*Requirement*. Type out the data exactly as given. Skip any image.

*Data section*.
※

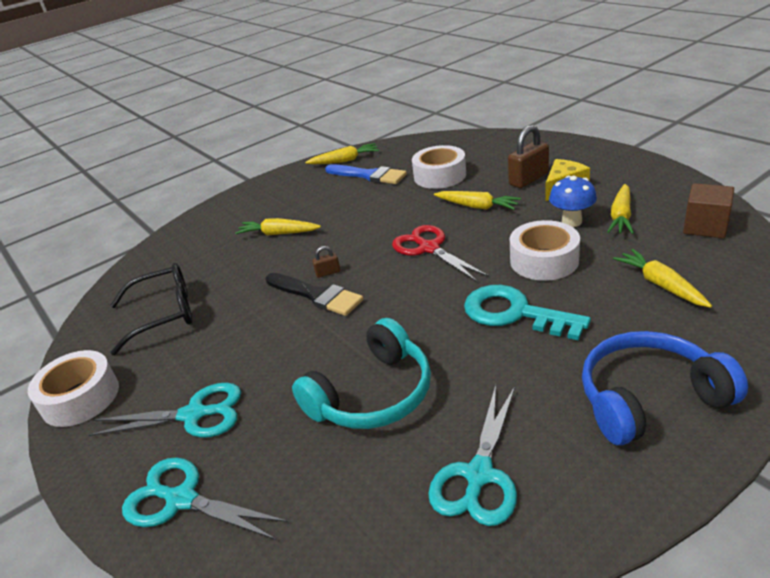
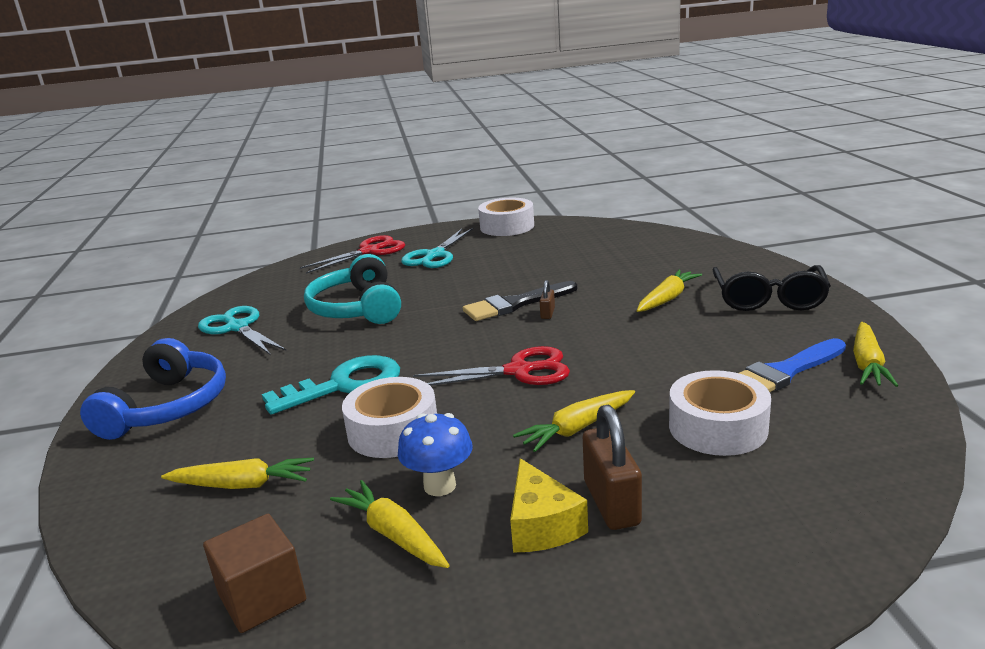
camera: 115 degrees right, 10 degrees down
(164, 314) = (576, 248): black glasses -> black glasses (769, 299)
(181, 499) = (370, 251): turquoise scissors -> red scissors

※

*Response area*.
camera: 115 degrees right, 10 degrees down
(164, 314) = (576, 248): black glasses -> black glasses (769, 299)
(181, 499) = (370, 251): turquoise scissors -> red scissors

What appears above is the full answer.